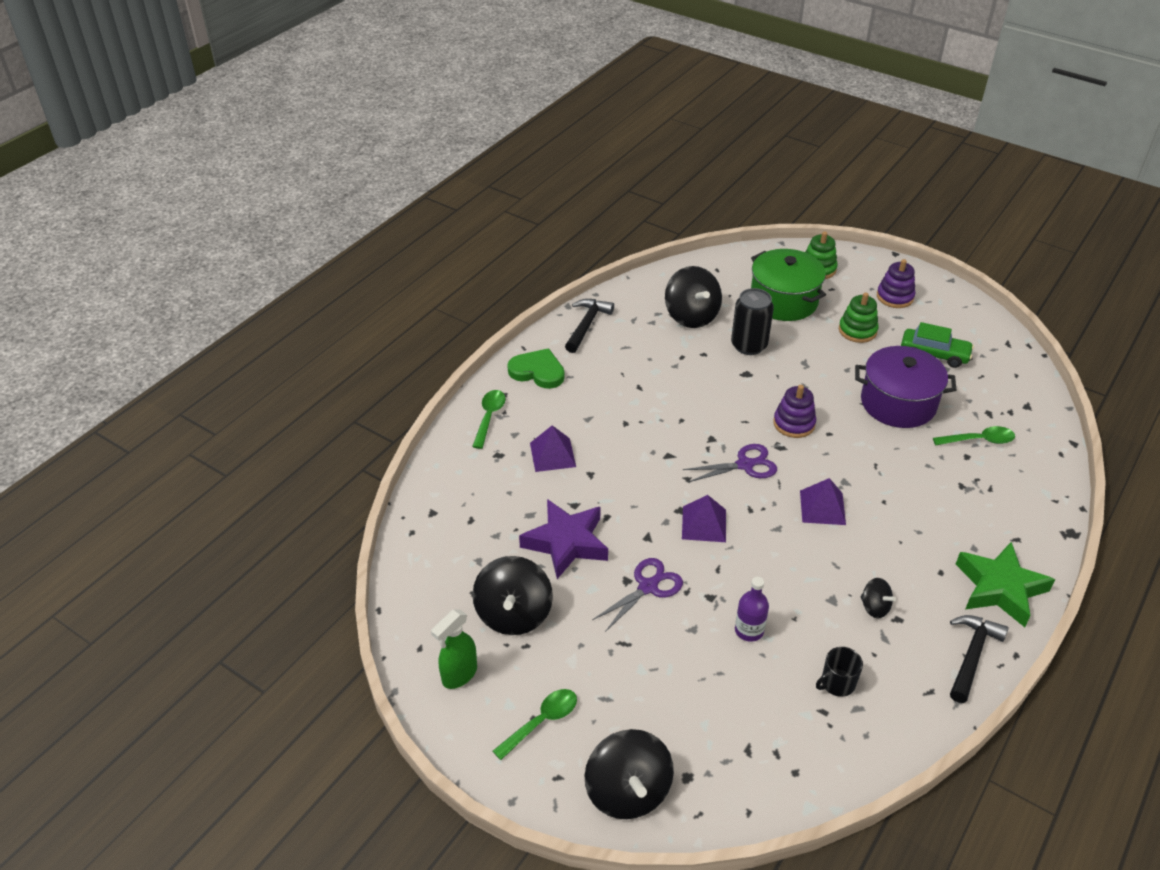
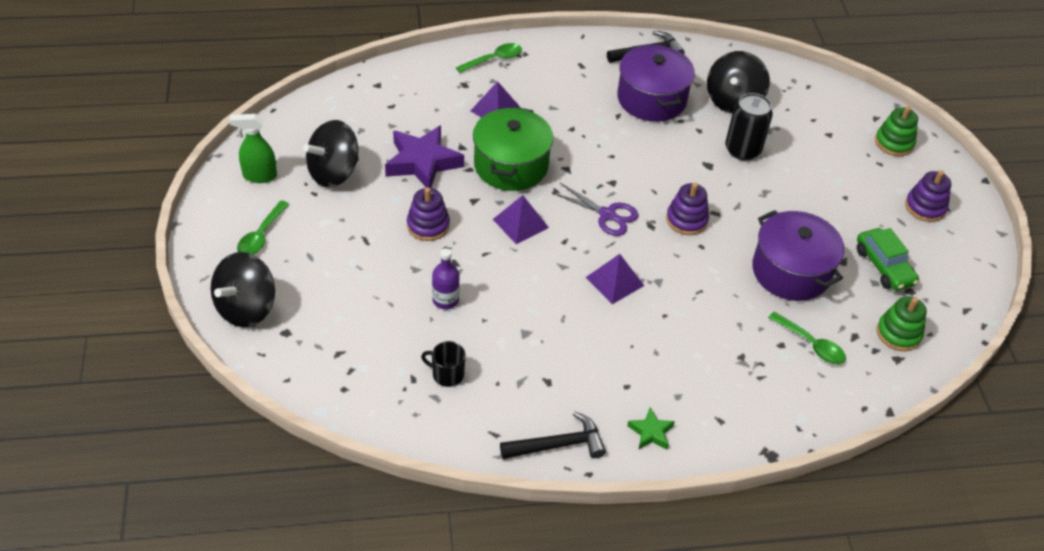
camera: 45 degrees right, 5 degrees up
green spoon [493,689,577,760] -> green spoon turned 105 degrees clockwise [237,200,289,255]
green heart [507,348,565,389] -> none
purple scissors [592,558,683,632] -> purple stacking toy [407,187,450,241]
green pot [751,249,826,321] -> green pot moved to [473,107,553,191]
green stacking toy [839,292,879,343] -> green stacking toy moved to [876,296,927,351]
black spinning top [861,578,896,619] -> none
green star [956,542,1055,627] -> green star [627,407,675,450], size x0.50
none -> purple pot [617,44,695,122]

---

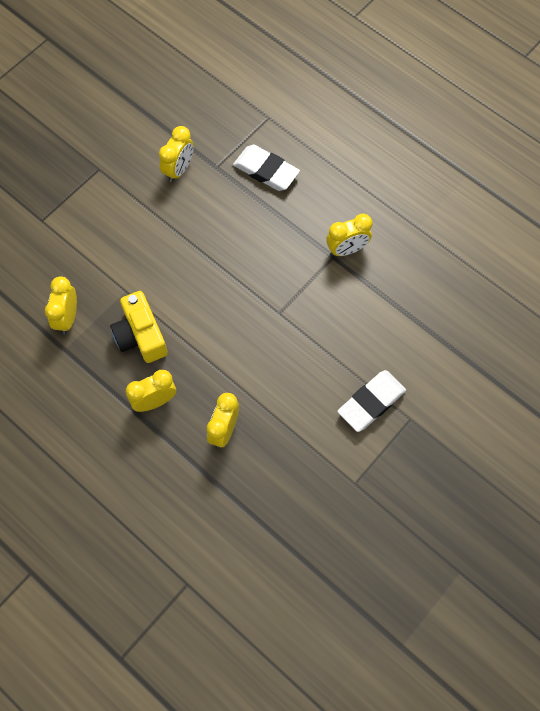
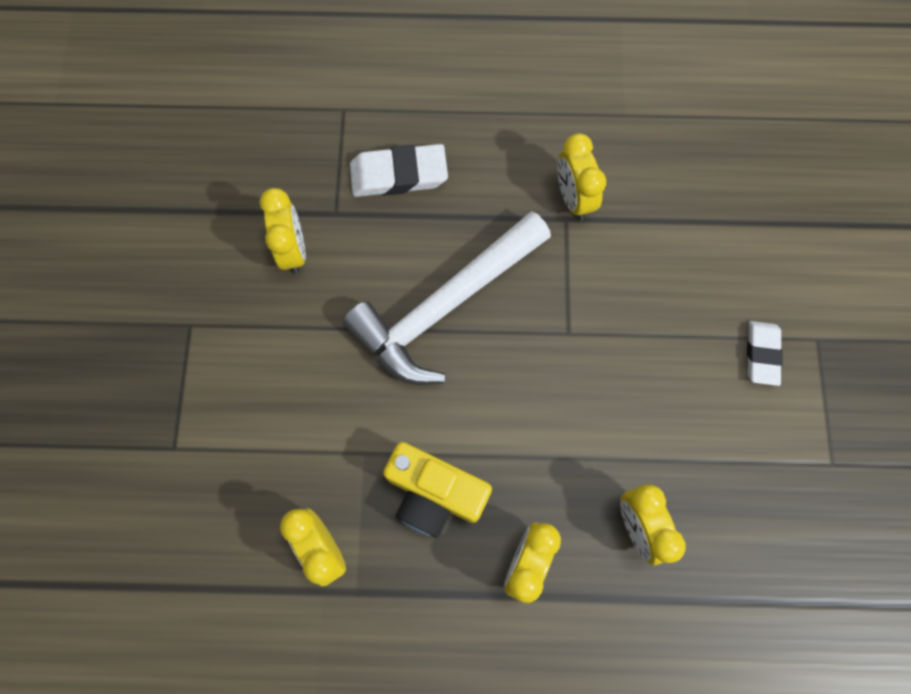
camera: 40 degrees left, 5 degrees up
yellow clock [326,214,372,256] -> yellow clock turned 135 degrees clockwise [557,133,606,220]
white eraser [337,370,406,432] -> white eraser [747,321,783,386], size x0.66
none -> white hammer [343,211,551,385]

■ WHAT THIS TASK INVOLVES
Among the records, find every line holding the word "turned" and copy it.

■ REPLY
green spoon [493,689,577,760] -> green spoon turned 105 degrees clockwise [237,200,289,255]
yellow clock [326,214,372,256] -> yellow clock turned 135 degrees clockwise [557,133,606,220]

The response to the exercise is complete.